#### TASK REQUIREMENTS:
Go through the records below and copy out every line holding "machine".
------------------------
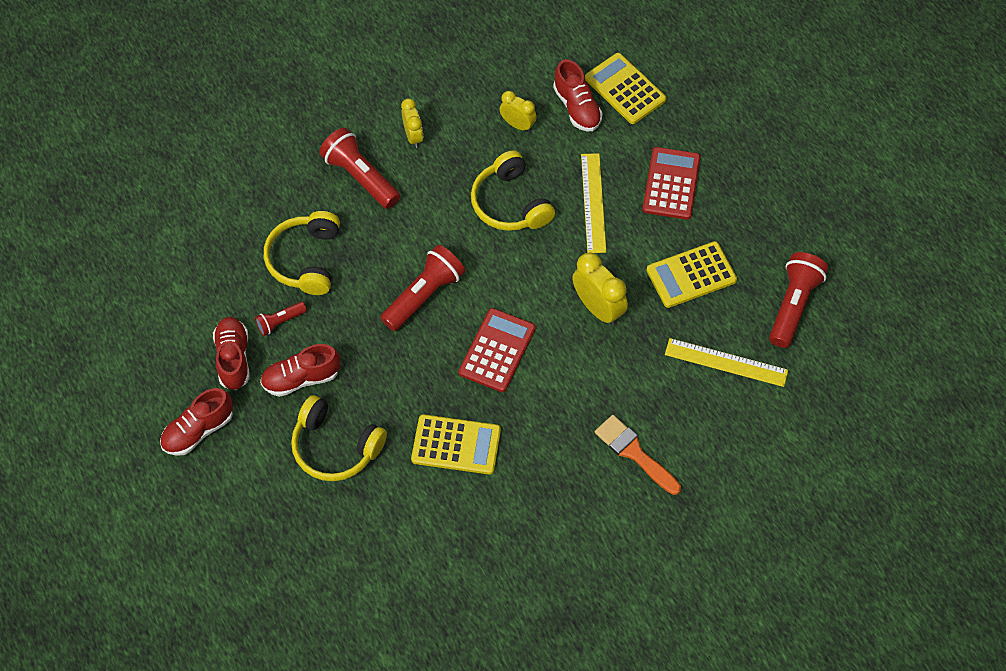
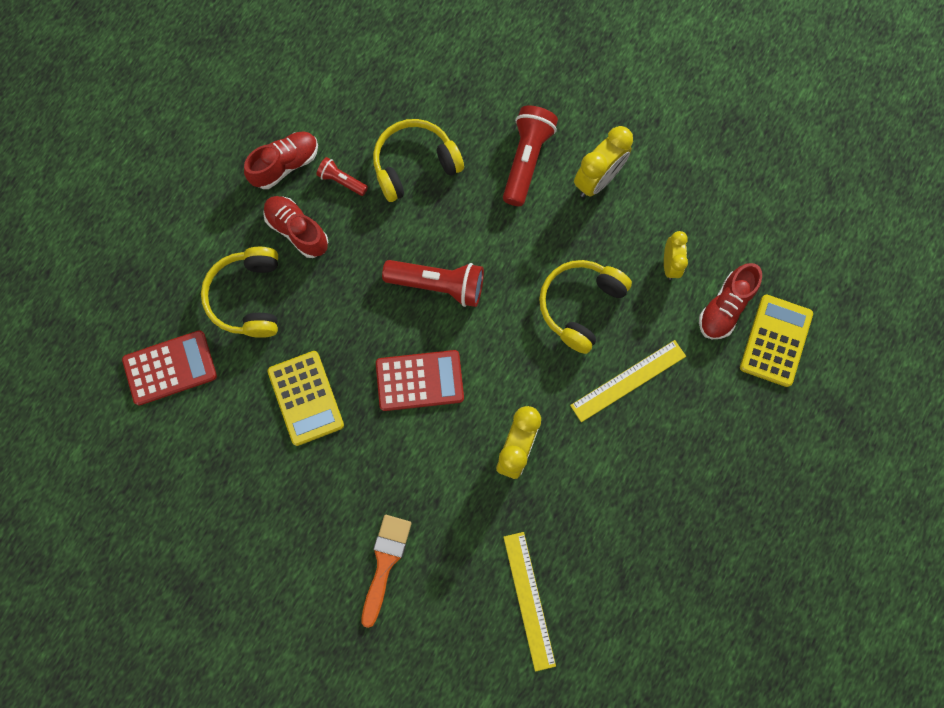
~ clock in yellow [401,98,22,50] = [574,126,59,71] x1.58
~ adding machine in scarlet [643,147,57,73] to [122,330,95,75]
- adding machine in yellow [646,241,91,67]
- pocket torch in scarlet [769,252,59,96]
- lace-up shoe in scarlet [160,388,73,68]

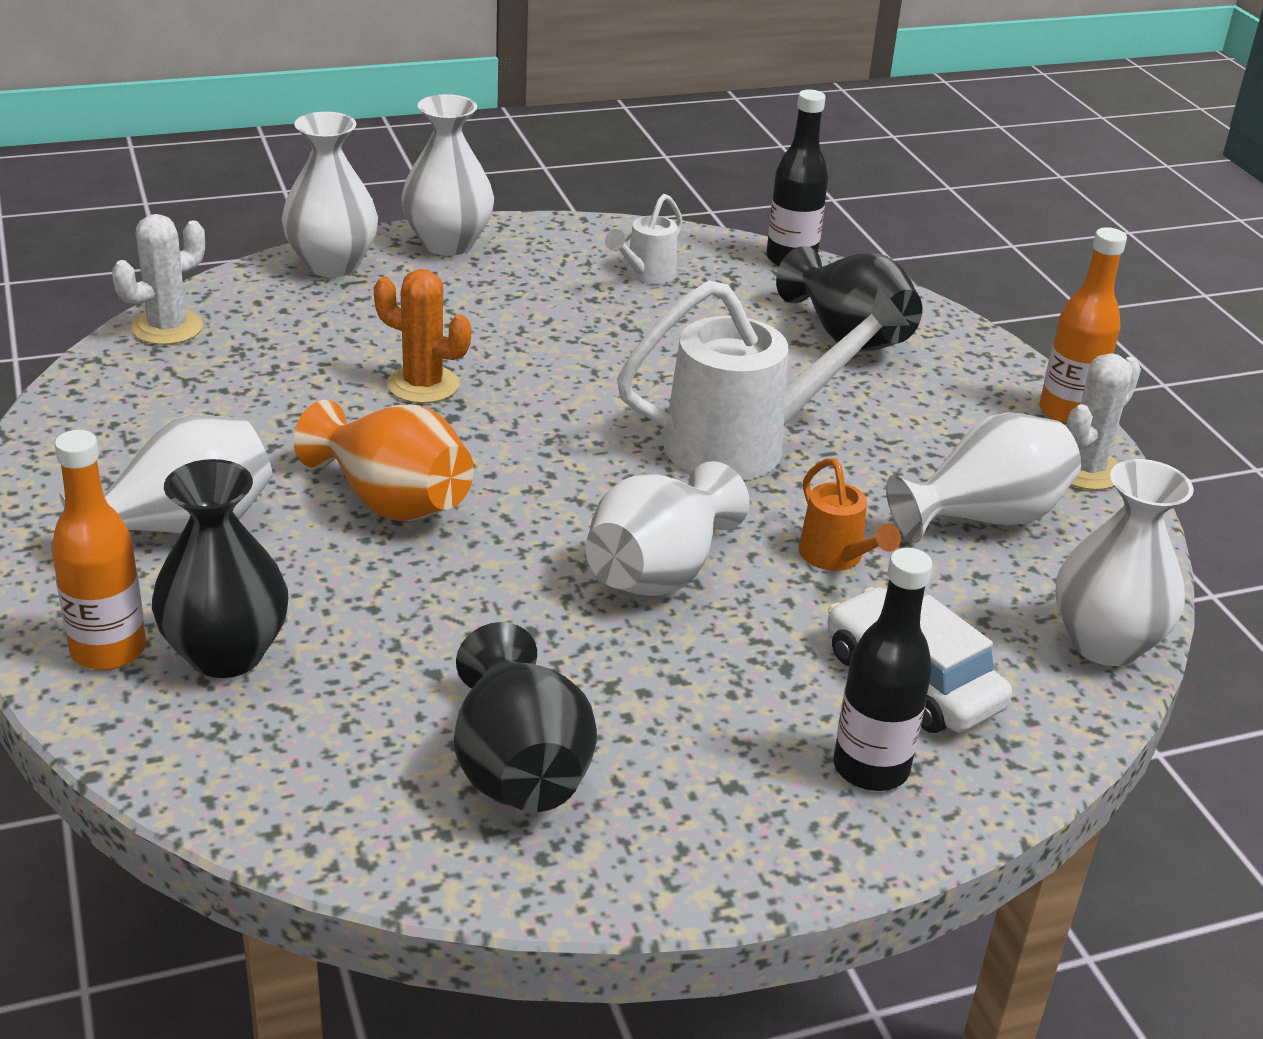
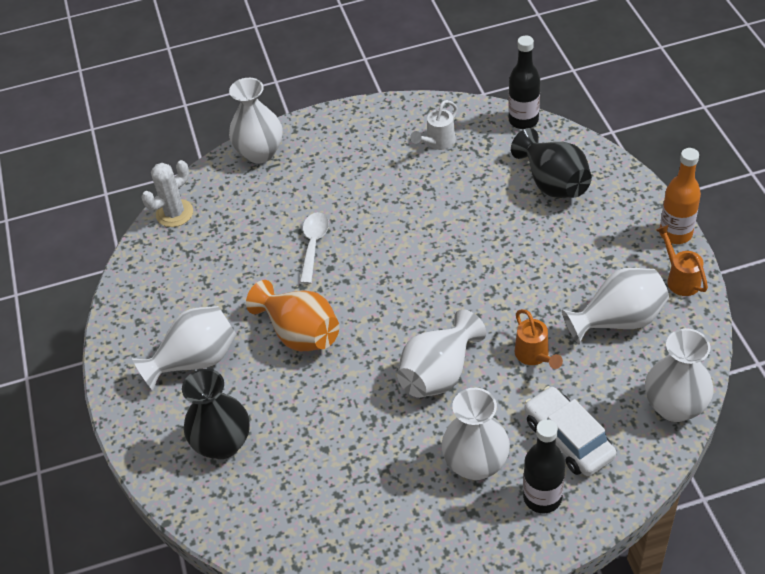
~ vase in pure white [401,94,93,162] to [442,388,68,92]
~ prickly plant in orange-coloured [374,269,97,134] to tablespoon in pure white [300,212,29,72]
- sprinkling can in pure white [617,280,293,201]
~ prickly plant in pure white [1066,353,75,137] to sprinkling can in orange-coloured [656,225,52,71]
- drink bottle in orange-coloured [51,430,95,240]
- vase in jet-black [454,622,143,190]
------------------------
#### THE ANSWER:
~ adding machine in scarlet [643,147,57,73] to [122,330,95,75]
- adding machine in yellow [646,241,91,67]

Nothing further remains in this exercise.